**Exercise aim**:
Begin at the line containing "61, 537, 133]" and retype each line through the end of the records exactly. Include nothing else and no pictures.

**Supplied records**:
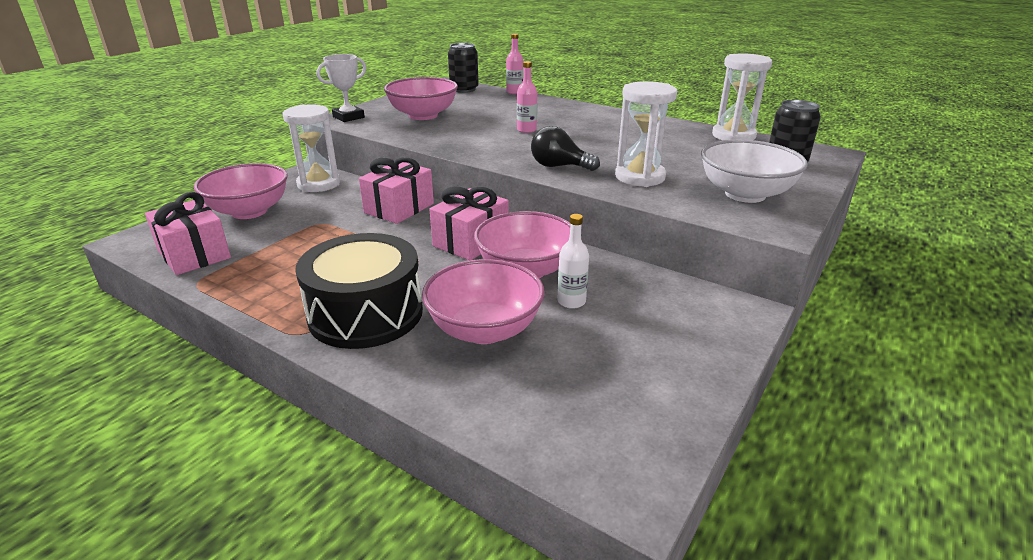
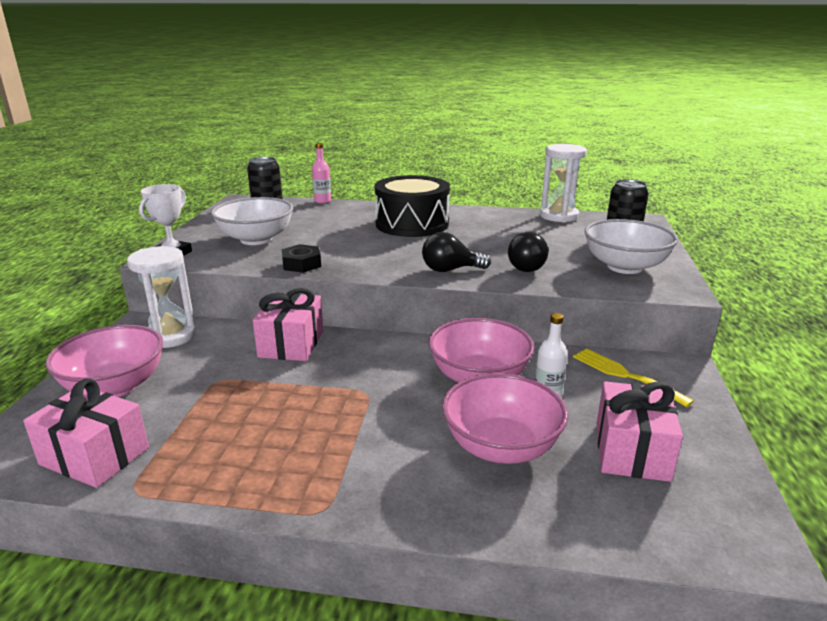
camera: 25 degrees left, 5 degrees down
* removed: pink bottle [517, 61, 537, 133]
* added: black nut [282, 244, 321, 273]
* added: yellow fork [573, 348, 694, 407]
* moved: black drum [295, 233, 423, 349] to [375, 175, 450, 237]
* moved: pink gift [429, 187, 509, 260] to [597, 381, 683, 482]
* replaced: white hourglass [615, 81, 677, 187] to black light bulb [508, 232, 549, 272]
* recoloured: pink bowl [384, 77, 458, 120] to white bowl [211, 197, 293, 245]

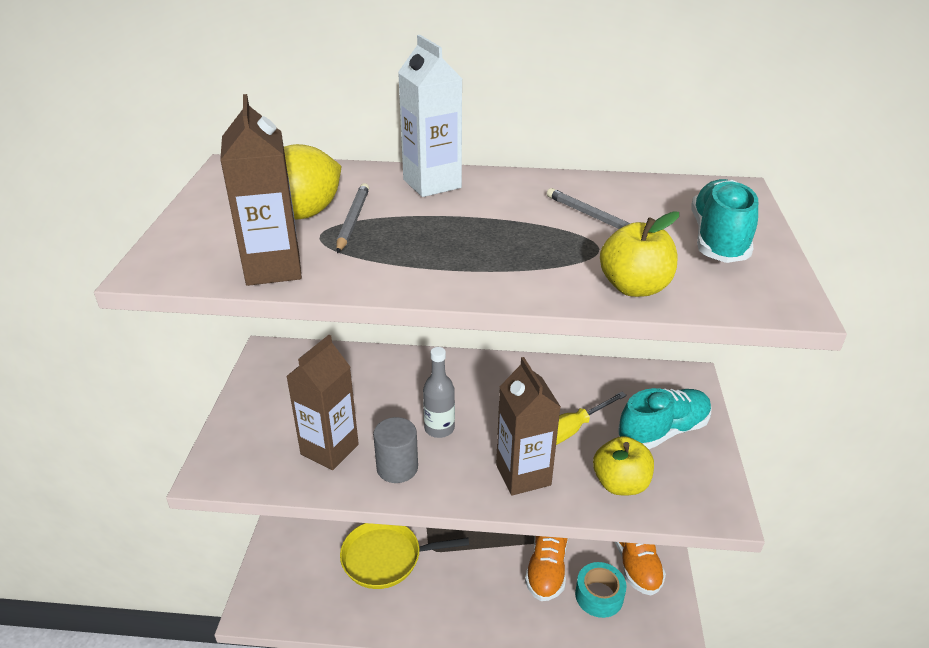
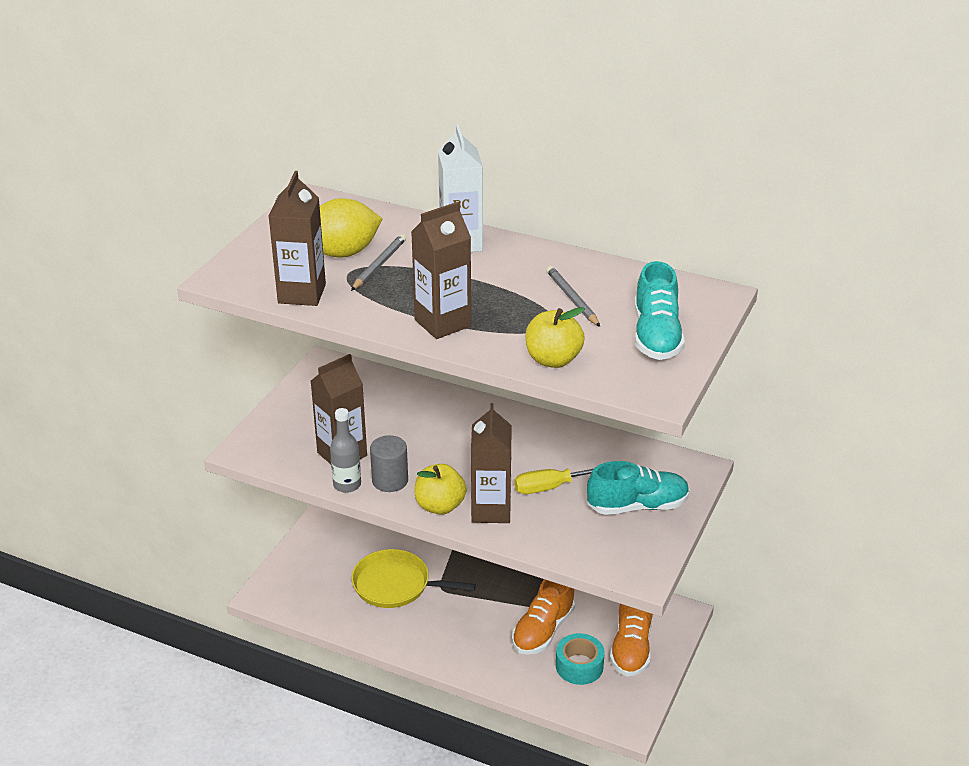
camera: 20 degrees right, 0 degrees up
* added: brown carton [411, 202, 471, 339]
* moved: grey bottle [423, 347, 455, 438] to [330, 408, 361, 493]
* moved: yellow apple [593, 436, 654, 495] to [414, 464, 467, 515]
* turned: turquoise shoe [691, 179, 758, 263] = [635, 261, 685, 360] 150 degrees clockwise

**Finished task**:
* removed: pink bottle [517, 61, 537, 133]
* added: black nut [282, 244, 321, 273]
* added: yellow fork [573, 348, 694, 407]
* moved: black drum [295, 233, 423, 349] to [375, 175, 450, 237]
* moved: pink gift [429, 187, 509, 260] to [597, 381, 683, 482]
* replaced: white hourglass [615, 81, 677, 187] to black light bulb [508, 232, 549, 272]
* recoloured: pink bowl [384, 77, 458, 120] to white bowl [211, 197, 293, 245]

camera: 20 degrees right, 0 degrees up
* added: brown carton [411, 202, 471, 339]
* moved: grey bottle [423, 347, 455, 438] to [330, 408, 361, 493]
* moved: yellow apple [593, 436, 654, 495] to [414, 464, 467, 515]
* turned: turquoise shoe [691, 179, 758, 263] = [635, 261, 685, 360] 150 degrees clockwise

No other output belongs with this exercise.